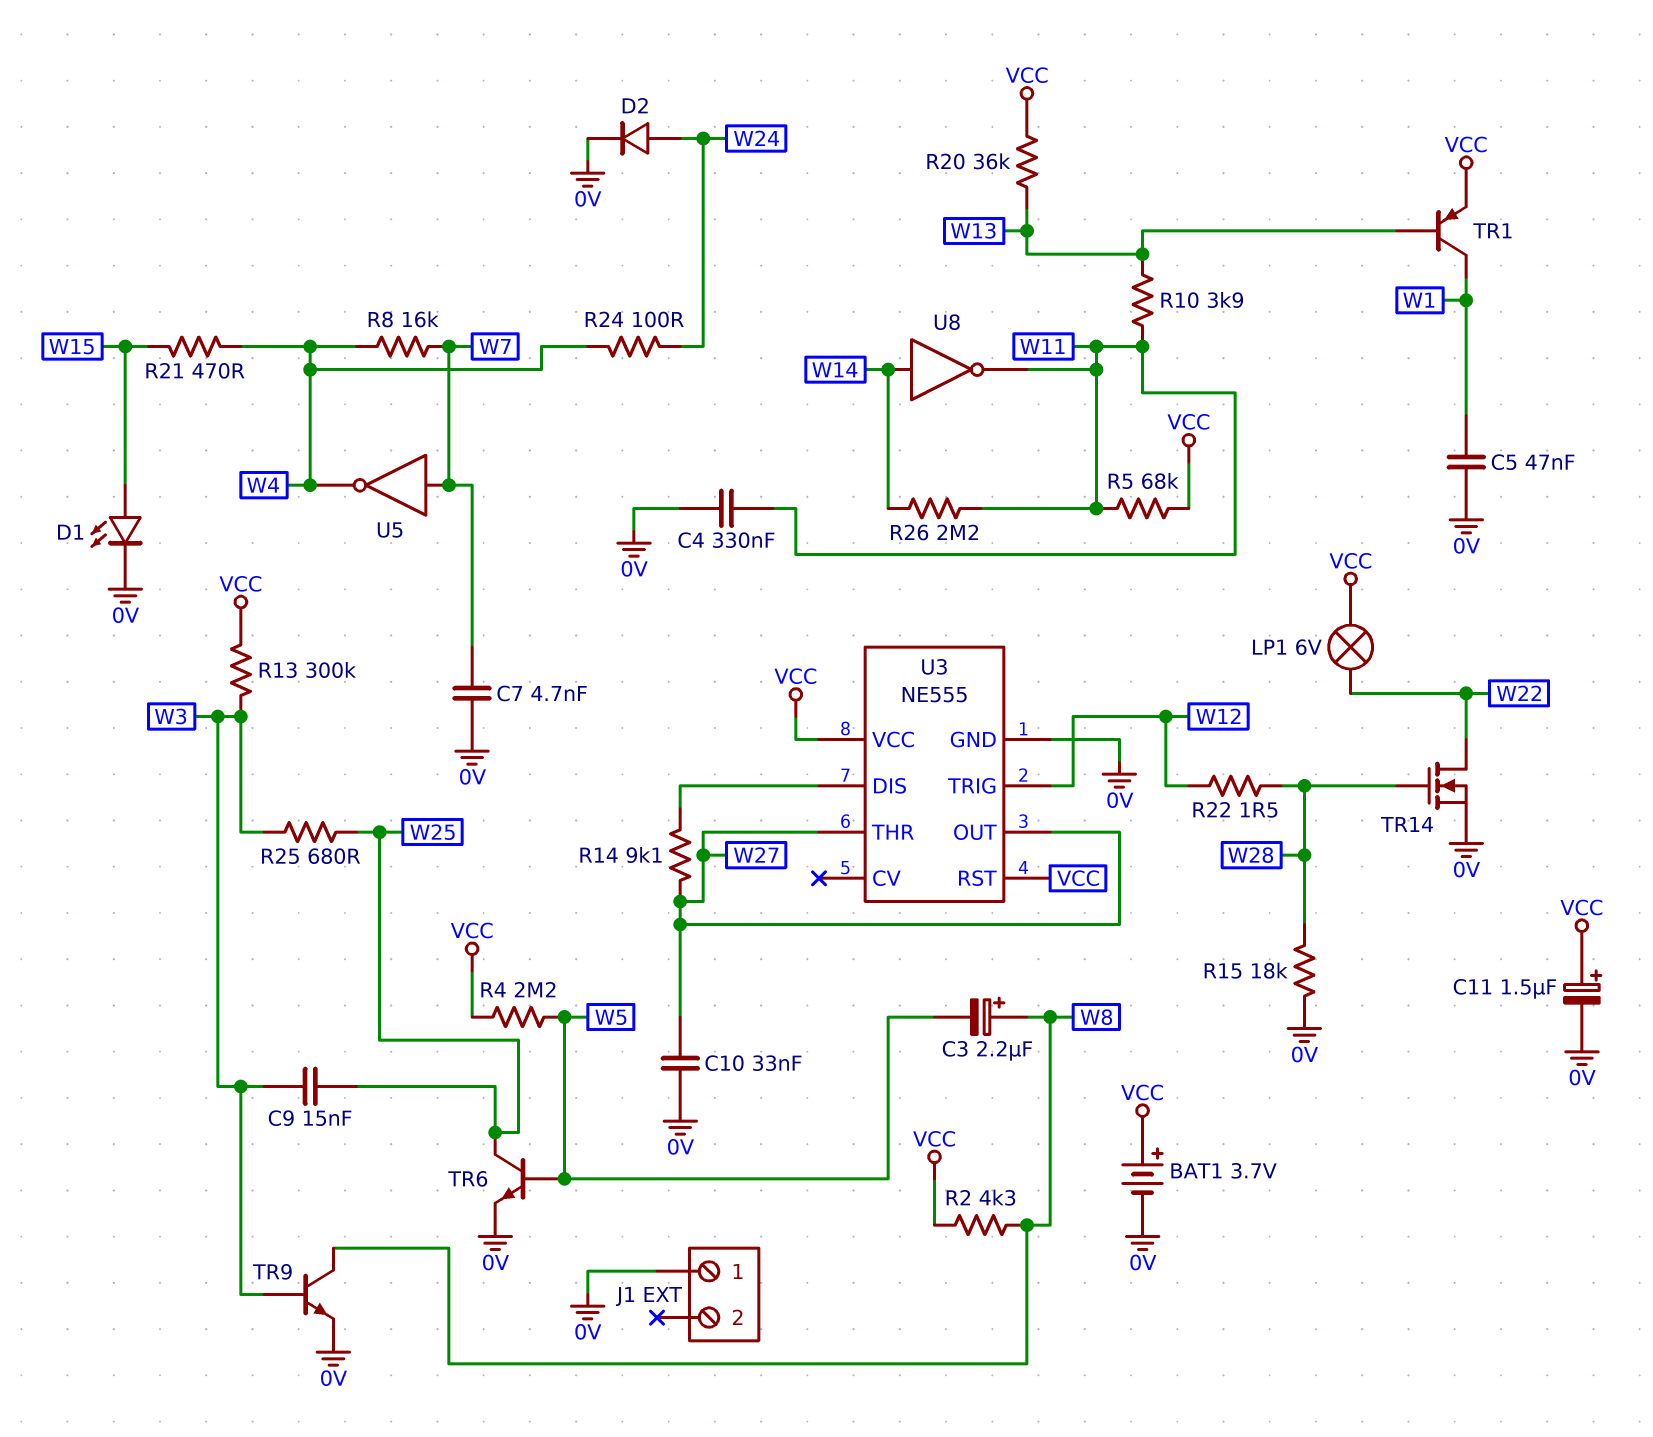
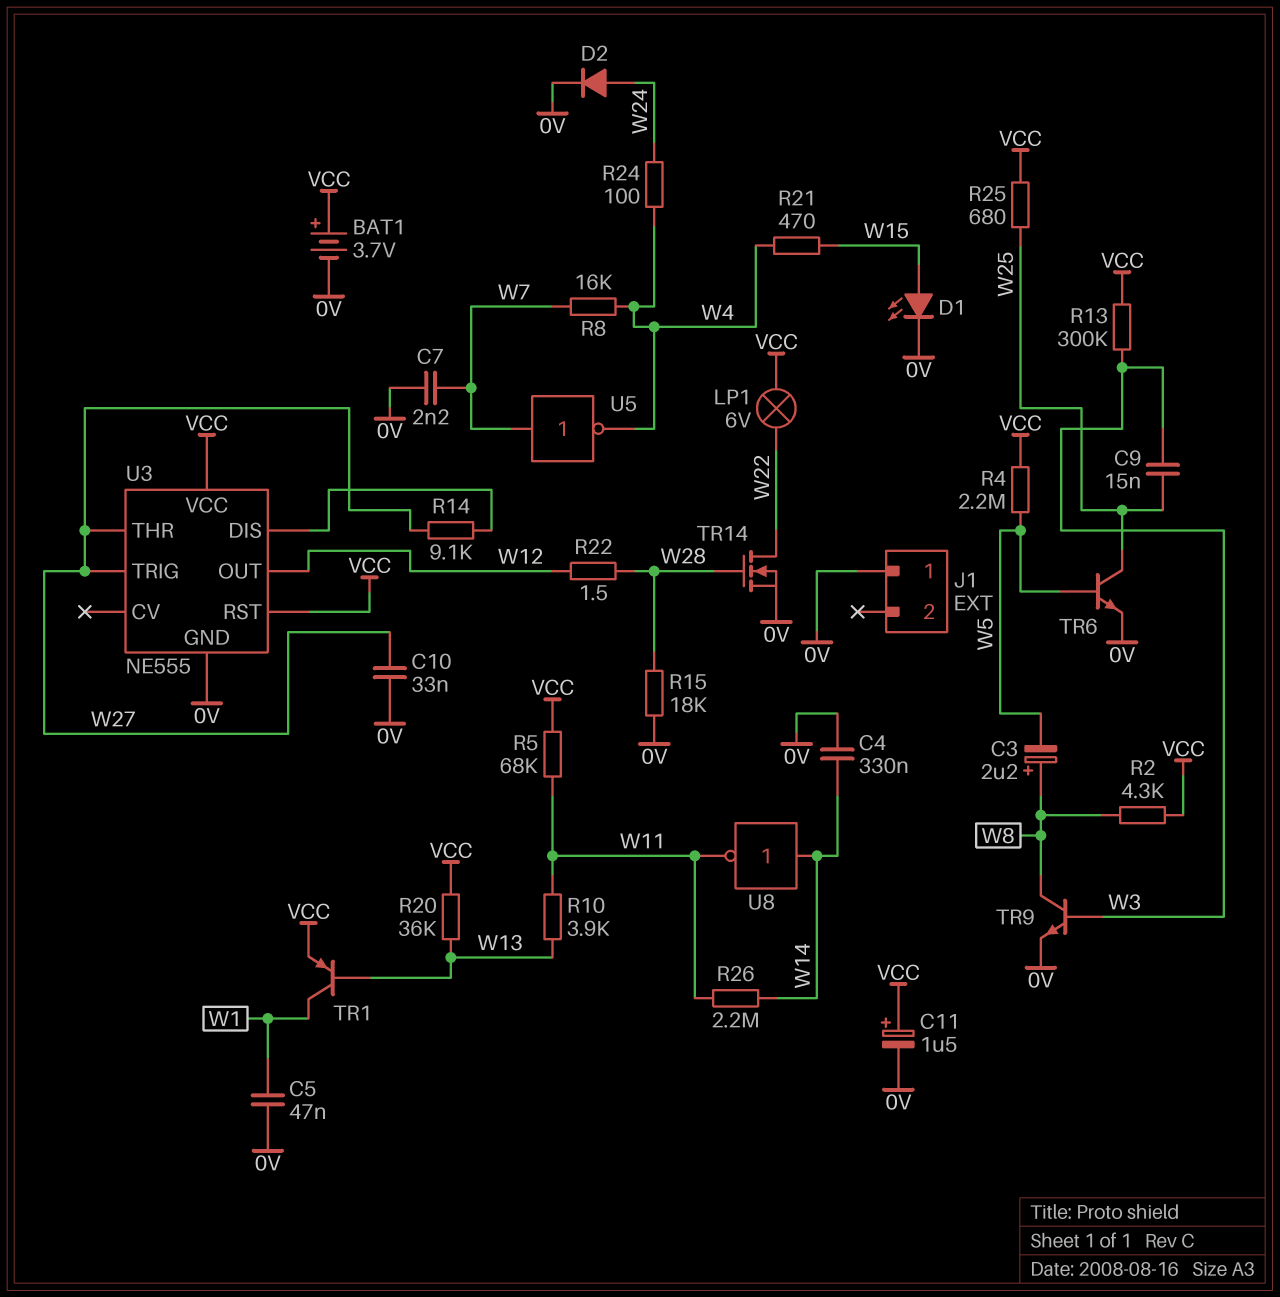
C4: 330nF (0V, W11) -> 330nF (0V, W14)
C7: 4.7nF (0V, W7) -> 2.2nF (0V, W7)
R25: 680 (W3, W25) -> 680 (VCC, W25)
U3 pin OUT: W27 -> W12
U3 pin TRIG: W12 -> W27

Exercise objective |
Leave the pictures out and output all of the data verbatim.

Response area |
C4: 330nF (0V, W11) -> 330nF (0V, W14)
C7: 4.7nF (0V, W7) -> 2.2nF (0V, W7)
R25: 680 (W3, W25) -> 680 (VCC, W25)
U3 pin OUT: W27 -> W12
U3 pin TRIG: W12 -> W27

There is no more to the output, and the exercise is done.